• **AIM OF THE EXERCISE**: Search the records below for the string "fish" and copy each line where it turns up.

--- RECORDS FOR THIS EXERCISE Enclosed Below ---

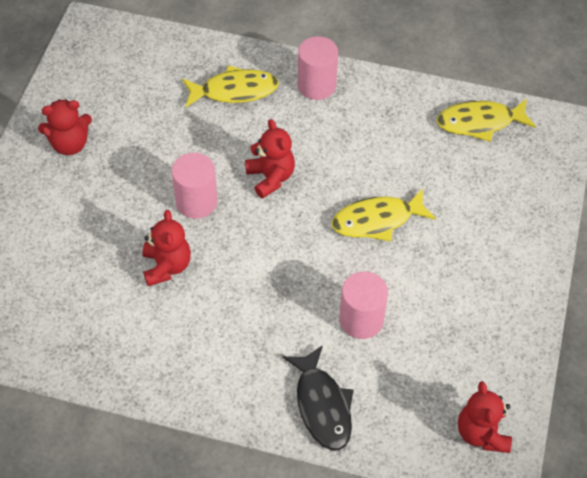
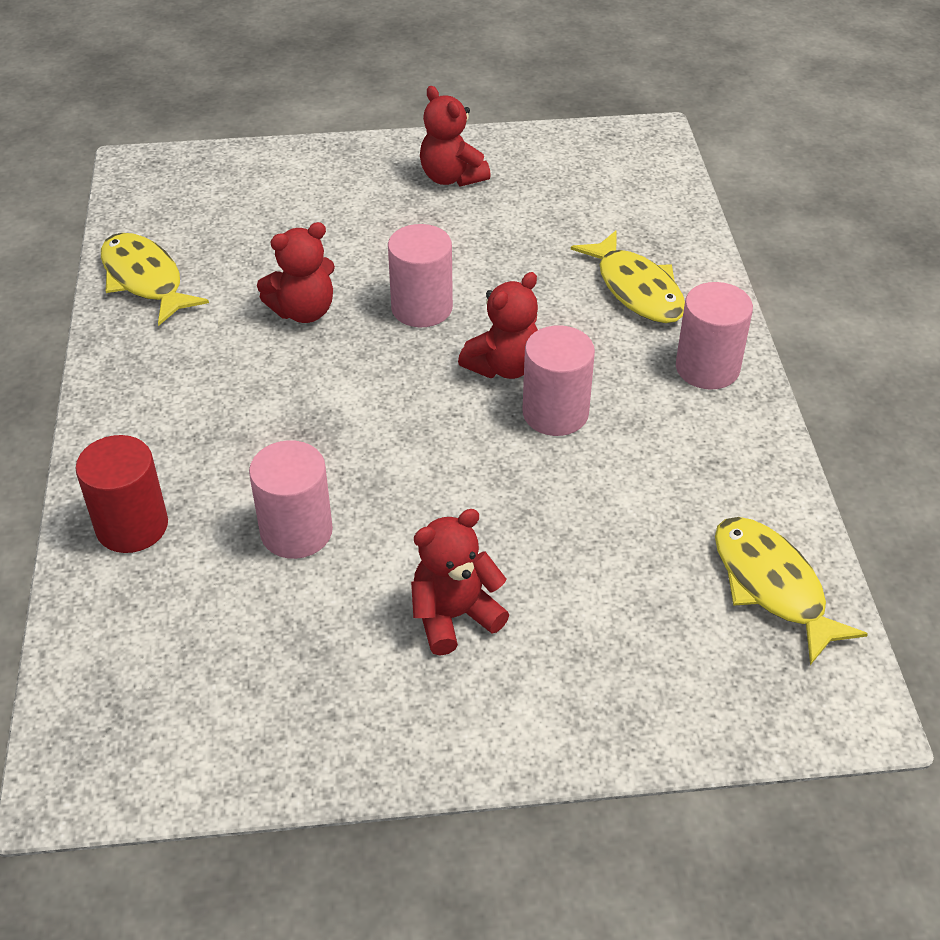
camera: 70 degrees right, 10 degrees down
(320, 166) = (555, 413): none -> pink cylinder
(322, 406) = (132, 526): black fish -> red cylinder
(377, 220) = (490, 503): yellow fish -> yellow fish (145, 279)
(482, 433) = (136, 738): red teddy bear -> red teddy bear (454, 616)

--- End of Enclosed RECORDS FOR THIS EXERCISE ---

• **RESPONSE TO THE TASK**:
(322, 406) = (132, 526): black fish -> red cylinder
(377, 220) = (490, 503): yellow fish -> yellow fish (145, 279)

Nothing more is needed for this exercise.